(Items from a dataset)
***

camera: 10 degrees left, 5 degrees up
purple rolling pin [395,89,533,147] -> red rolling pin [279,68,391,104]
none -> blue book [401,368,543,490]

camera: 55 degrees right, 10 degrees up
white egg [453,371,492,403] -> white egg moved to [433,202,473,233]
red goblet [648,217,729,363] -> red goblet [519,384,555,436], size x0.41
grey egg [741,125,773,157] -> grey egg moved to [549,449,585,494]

***

# WHAT NEEDS TO BE DONE
Repeat the records above exactly, from the first line to the last.

# RESPONSE AREA
camera: 10 degrees left, 5 degrees up
purple rolling pin [395,89,533,147] -> red rolling pin [279,68,391,104]
none -> blue book [401,368,543,490]

camera: 55 degrees right, 10 degrees up
white egg [453,371,492,403] -> white egg moved to [433,202,473,233]
red goblet [648,217,729,363] -> red goblet [519,384,555,436], size x0.41
grey egg [741,125,773,157] -> grey egg moved to [549,449,585,494]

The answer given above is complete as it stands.